▸ ABOUT THIS EXERCISE
Among the entries below, one line contains "(453, 250) = (516, 255): white" and another contains "(629, 459) = (365, 458): yellow star -> none". Transcribe those two lines and every line between them, exactly.

▸ DATASET RECORDS

● ● ● ● ●

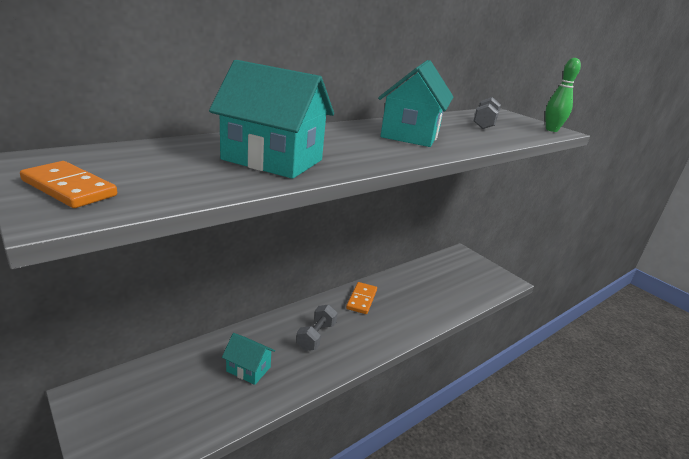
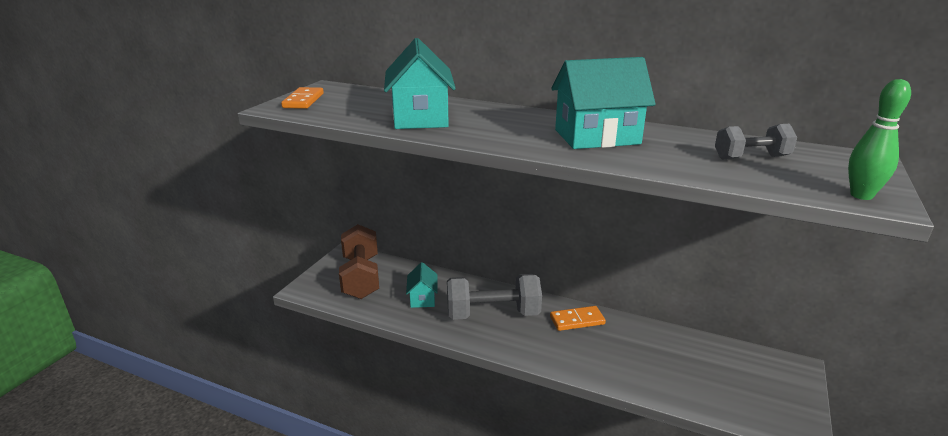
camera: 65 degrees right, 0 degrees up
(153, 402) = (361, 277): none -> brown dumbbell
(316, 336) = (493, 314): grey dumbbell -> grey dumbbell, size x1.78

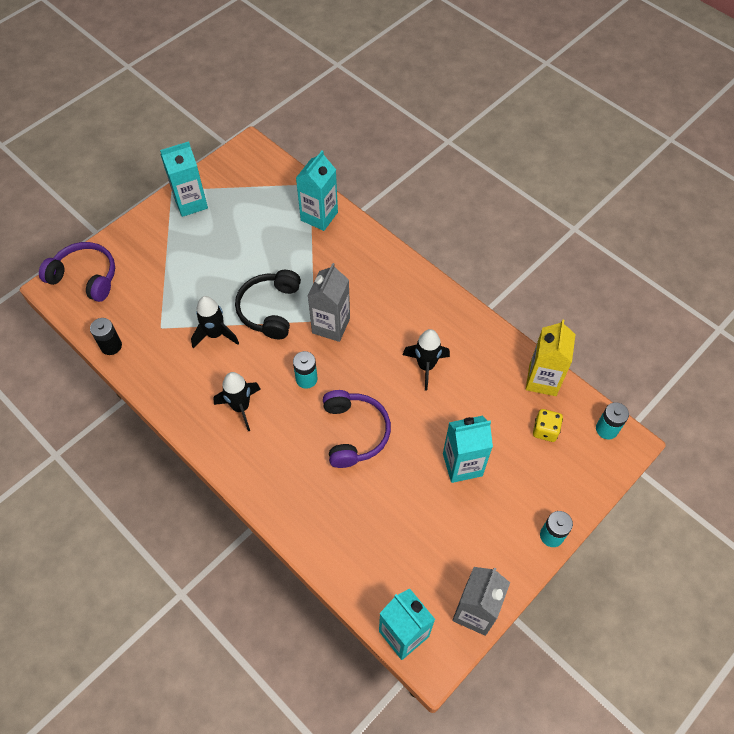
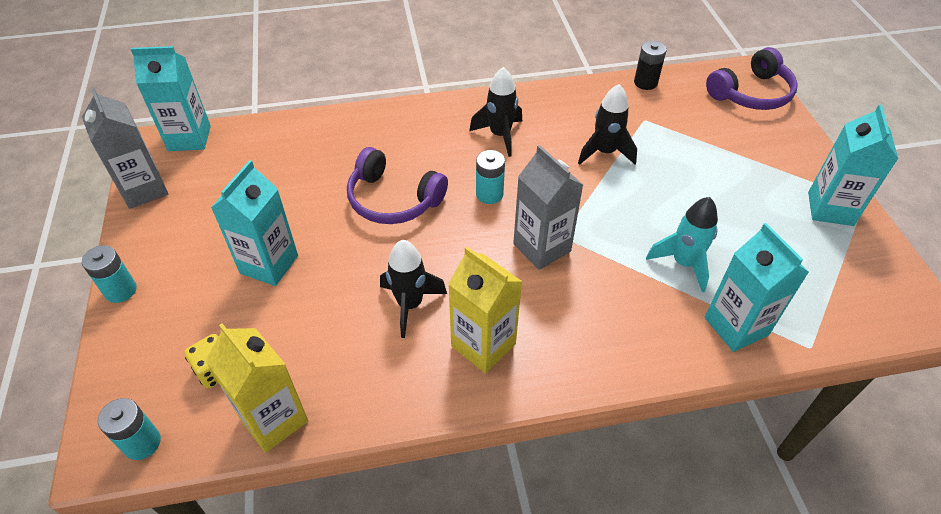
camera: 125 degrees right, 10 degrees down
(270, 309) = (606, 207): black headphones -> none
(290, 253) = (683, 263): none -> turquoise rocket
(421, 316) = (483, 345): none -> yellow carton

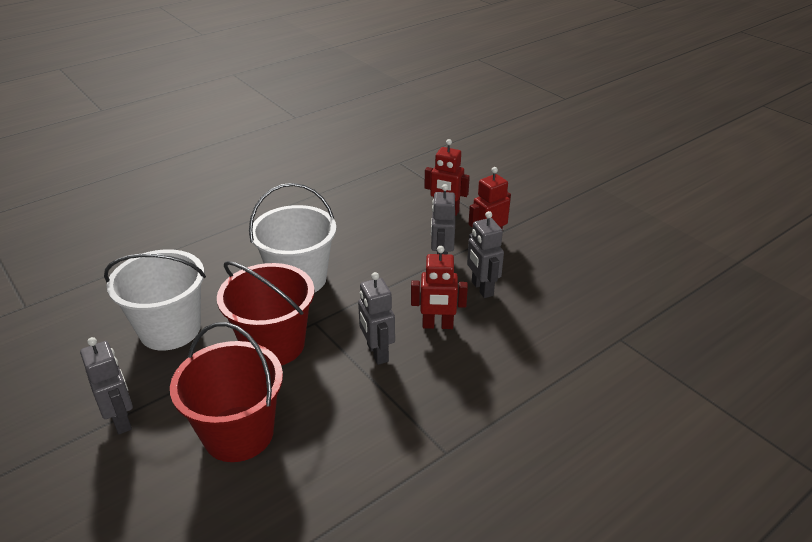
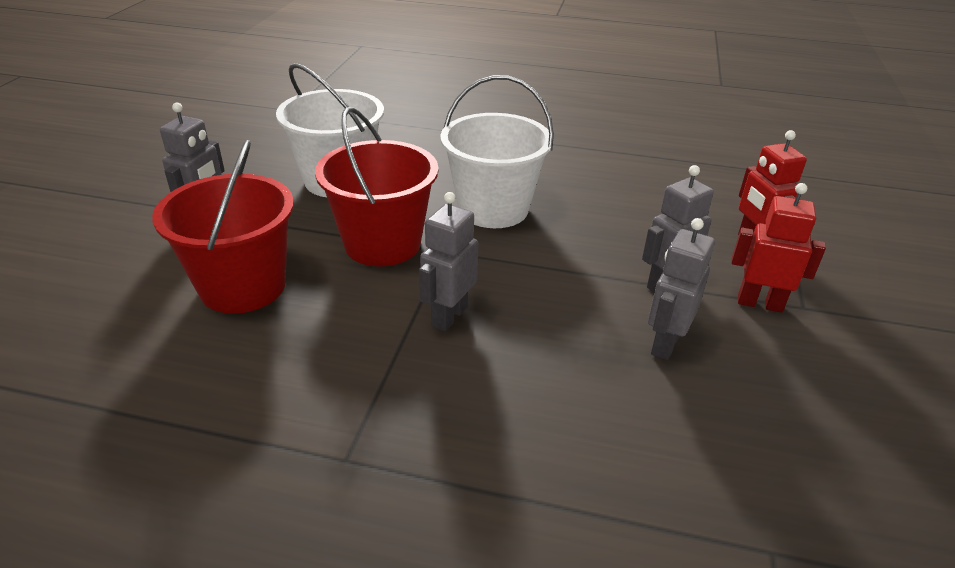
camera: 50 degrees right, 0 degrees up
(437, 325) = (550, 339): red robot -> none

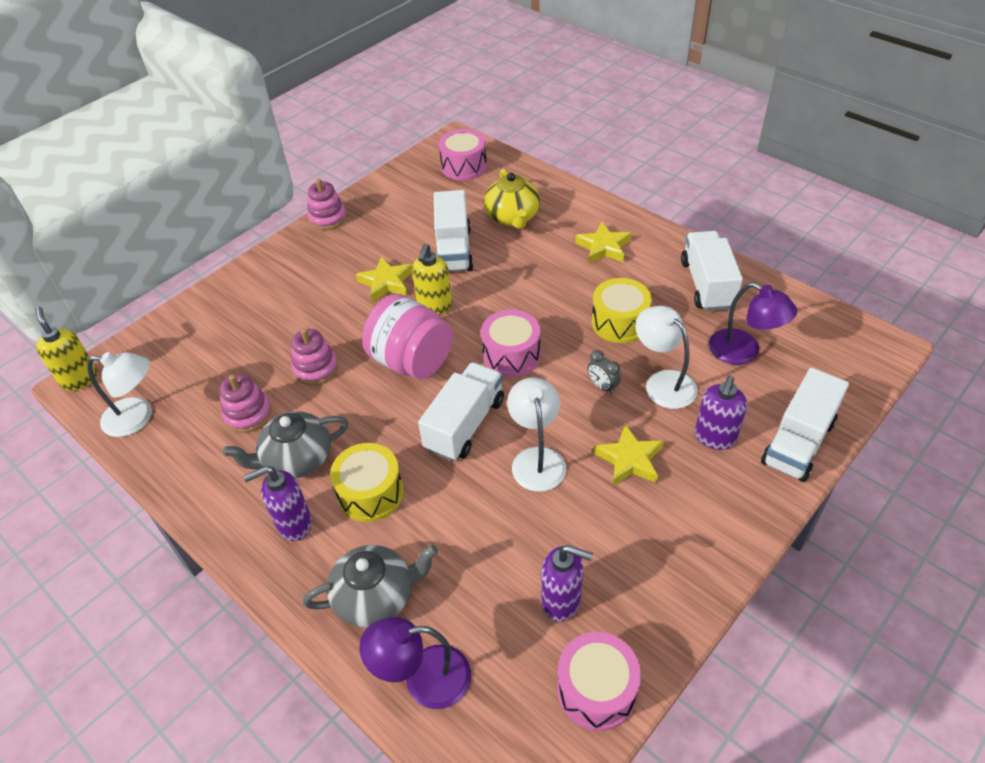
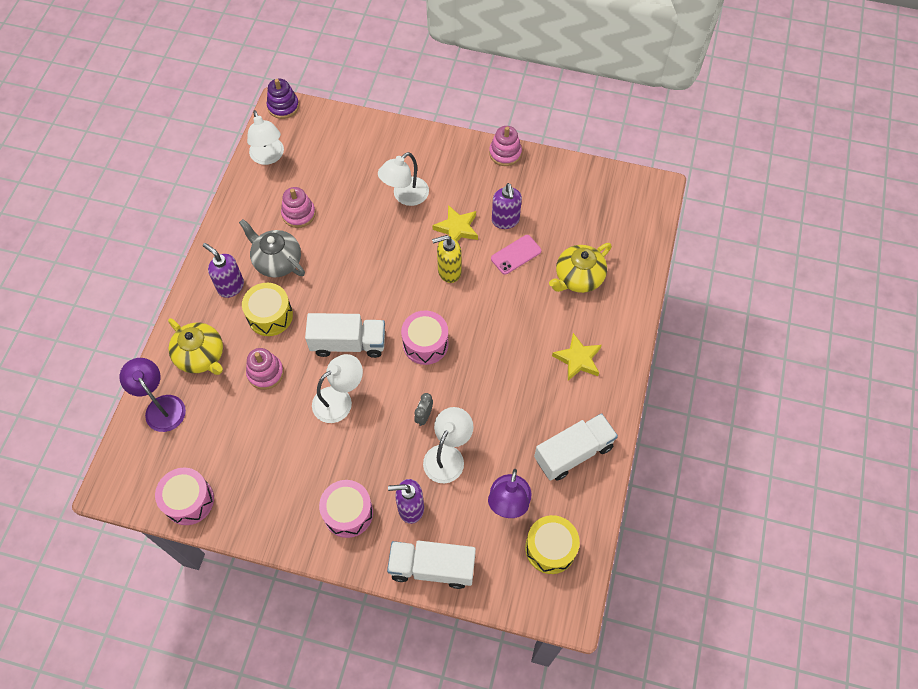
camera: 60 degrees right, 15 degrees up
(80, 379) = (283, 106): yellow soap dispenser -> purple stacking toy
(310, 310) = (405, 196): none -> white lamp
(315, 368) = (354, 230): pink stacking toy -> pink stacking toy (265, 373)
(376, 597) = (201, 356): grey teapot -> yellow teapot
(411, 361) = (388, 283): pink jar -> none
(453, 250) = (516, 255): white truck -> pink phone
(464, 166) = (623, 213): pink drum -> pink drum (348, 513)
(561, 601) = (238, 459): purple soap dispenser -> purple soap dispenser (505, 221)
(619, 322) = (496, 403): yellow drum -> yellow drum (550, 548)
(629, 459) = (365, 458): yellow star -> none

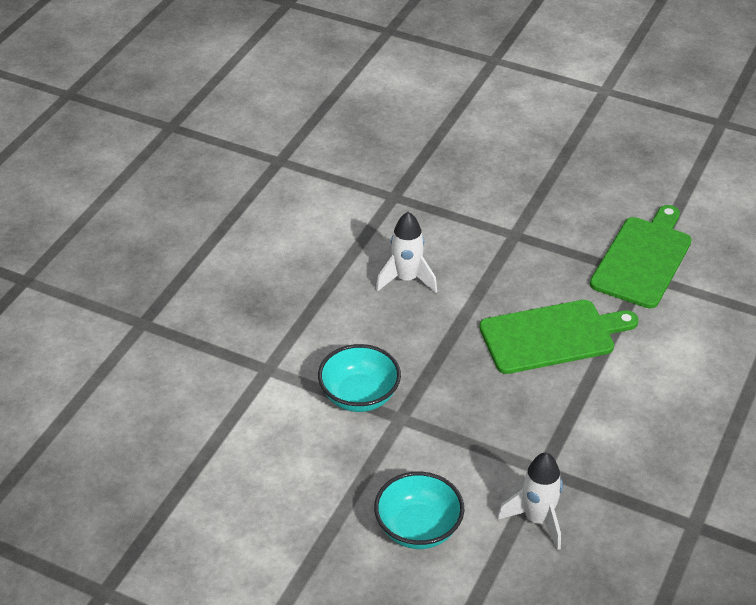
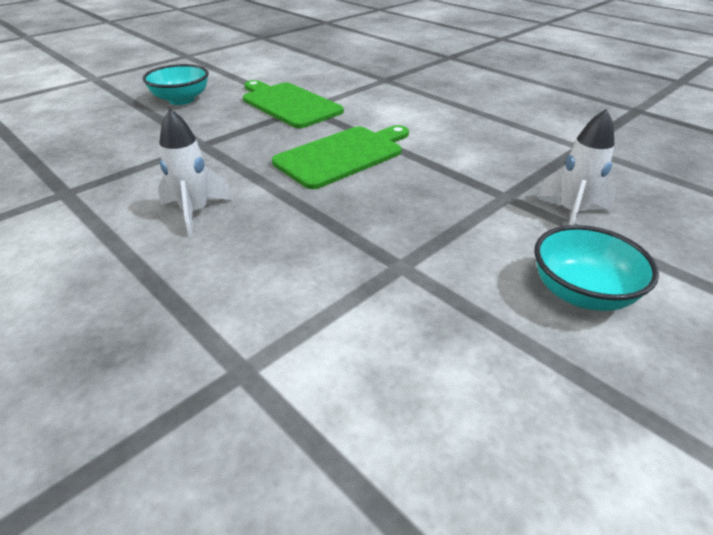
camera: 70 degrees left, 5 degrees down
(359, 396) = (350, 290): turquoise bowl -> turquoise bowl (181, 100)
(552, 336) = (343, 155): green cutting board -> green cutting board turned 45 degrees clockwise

● ● ● ● ●

▸ SOLUTION FOR THIS TASK
(453, 250) = (516, 255): white truck -> pink phone
(464, 166) = (623, 213): pink drum -> pink drum (348, 513)
(561, 601) = (238, 459): purple soap dispenser -> purple soap dispenser (505, 221)
(619, 322) = (496, 403): yellow drum -> yellow drum (550, 548)
(629, 459) = (365, 458): yellow star -> none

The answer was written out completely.